*** SOURCE MATERIAL ***

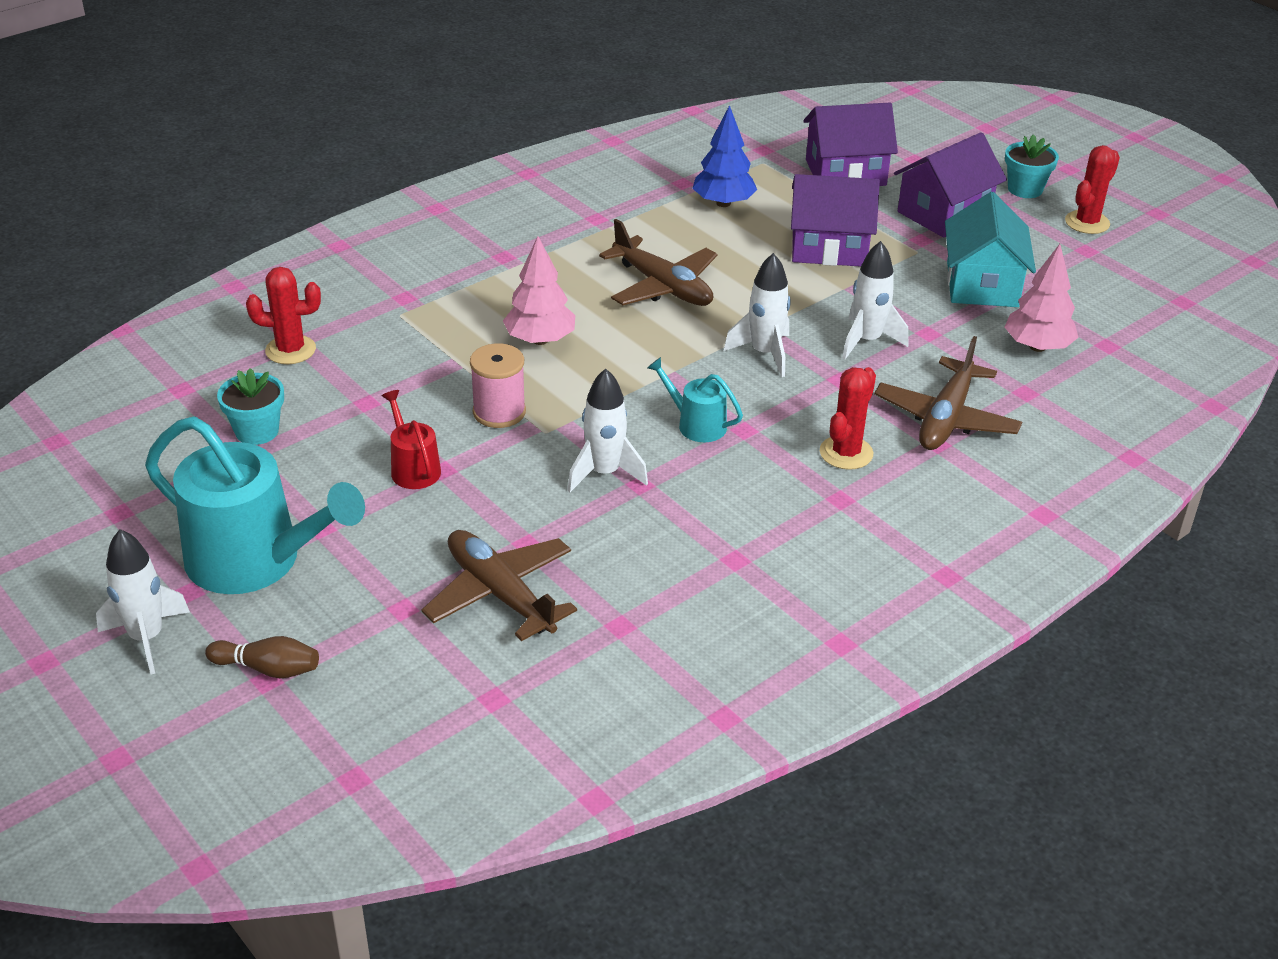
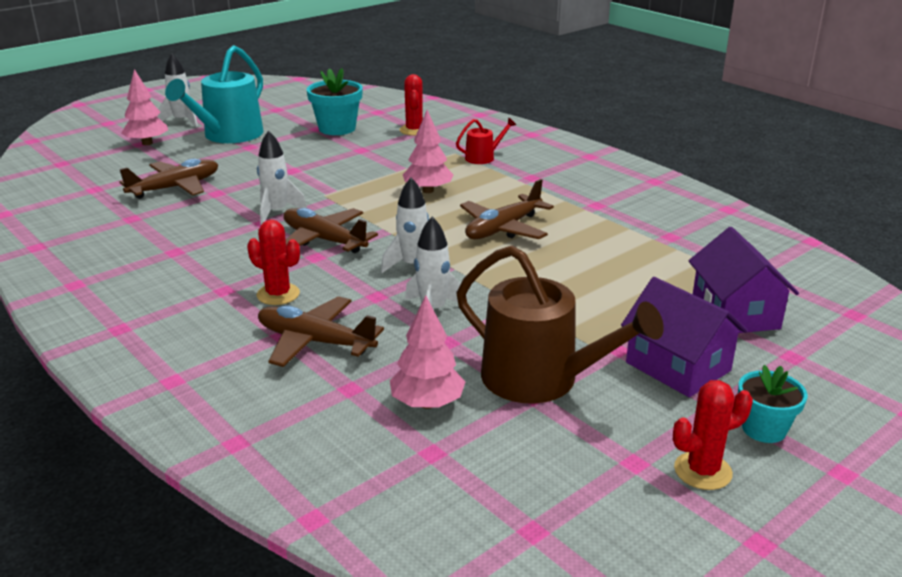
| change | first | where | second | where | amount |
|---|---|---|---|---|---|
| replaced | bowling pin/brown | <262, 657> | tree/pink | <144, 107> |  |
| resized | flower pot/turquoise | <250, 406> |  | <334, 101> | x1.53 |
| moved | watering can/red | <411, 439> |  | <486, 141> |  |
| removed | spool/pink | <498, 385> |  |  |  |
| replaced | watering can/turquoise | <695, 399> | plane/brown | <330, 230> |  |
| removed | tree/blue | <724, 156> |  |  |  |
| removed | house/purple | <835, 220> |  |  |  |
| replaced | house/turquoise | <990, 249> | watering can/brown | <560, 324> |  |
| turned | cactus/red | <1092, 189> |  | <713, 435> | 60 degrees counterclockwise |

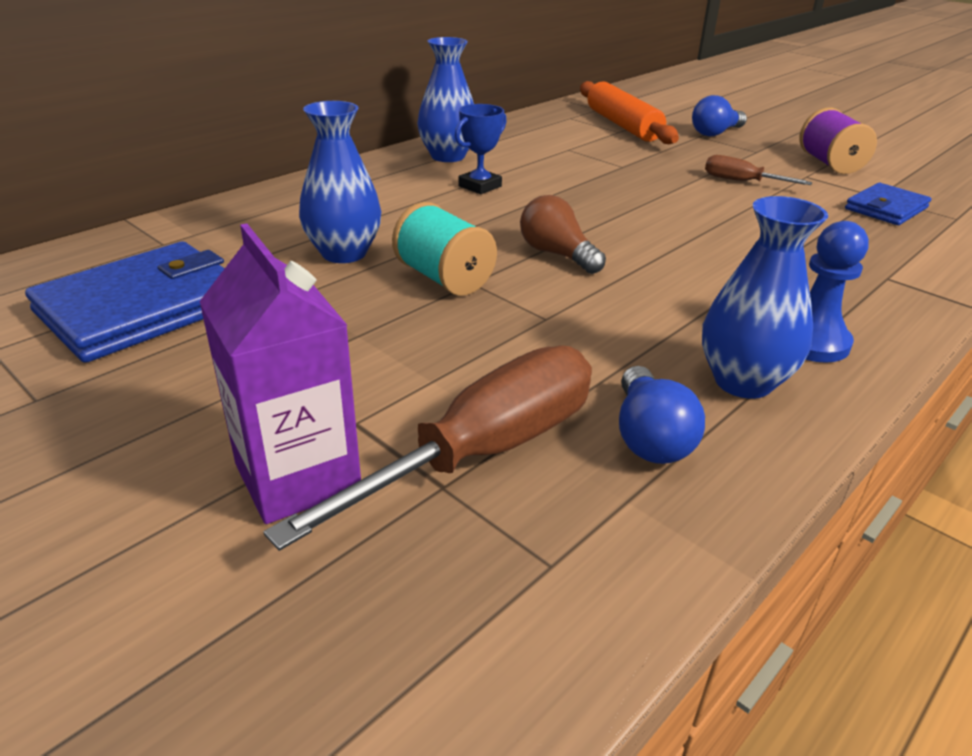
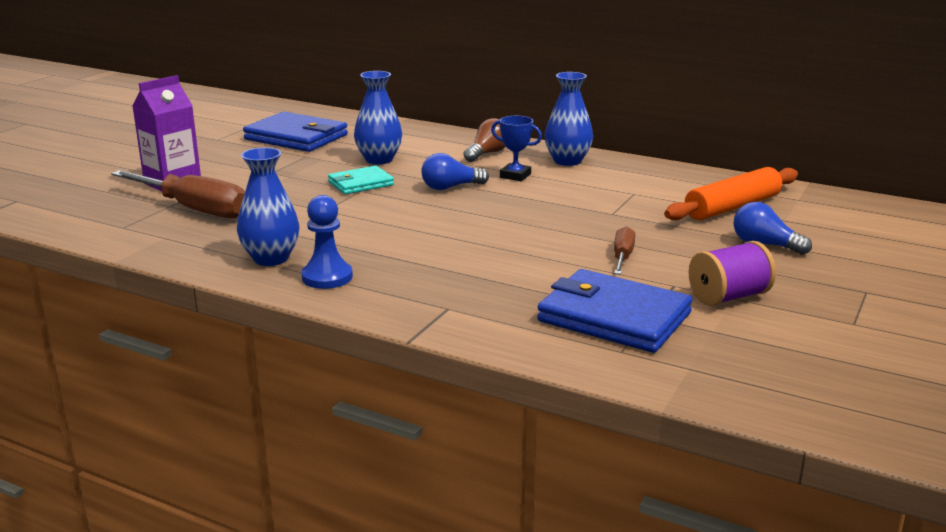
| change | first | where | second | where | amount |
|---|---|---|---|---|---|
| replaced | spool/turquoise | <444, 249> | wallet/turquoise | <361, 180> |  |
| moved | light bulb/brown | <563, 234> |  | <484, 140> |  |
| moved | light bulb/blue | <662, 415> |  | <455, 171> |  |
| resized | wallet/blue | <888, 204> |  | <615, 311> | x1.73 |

*** End of SOURCE MATERIAL ***

EXERCISE DETAILS
Pictures aside, every entry above must be repeated exactly.

ANSWER BOX
| change | first | where | second | where | amount |
|---|---|---|---|---|---|
| replaced | bowling pin/brown | <262, 657> | tree/pink | <144, 107> |  |
| resized | flower pot/turquoise | <250, 406> |  | <334, 101> | x1.53 |
| moved | watering can/red | <411, 439> |  | <486, 141> |  |
| removed | spool/pink | <498, 385> |  |  |  |
| replaced | watering can/turquoise | <695, 399> | plane/brown | <330, 230> |  |
| removed | tree/blue | <724, 156> |  |  |  |
| removed | house/purple | <835, 220> |  |  |  |
| replaced | house/turquoise | <990, 249> | watering can/brown | <560, 324> |  |
| turned | cactus/red | <1092, 189> |  | <713, 435> | 60 degrees counterclockwise |

| change | first | where | second | where | amount |
|---|---|---|---|---|---|
| replaced | spool/turquoise | <444, 249> | wallet/turquoise | <361, 180> |  |
| moved | light bulb/brown | <563, 234> |  | <484, 140> |  |
| moved | light bulb/blue | <662, 415> |  | <455, 171> |  |
| resized | wallet/blue | <888, 204> |  | <615, 311> | x1.73 |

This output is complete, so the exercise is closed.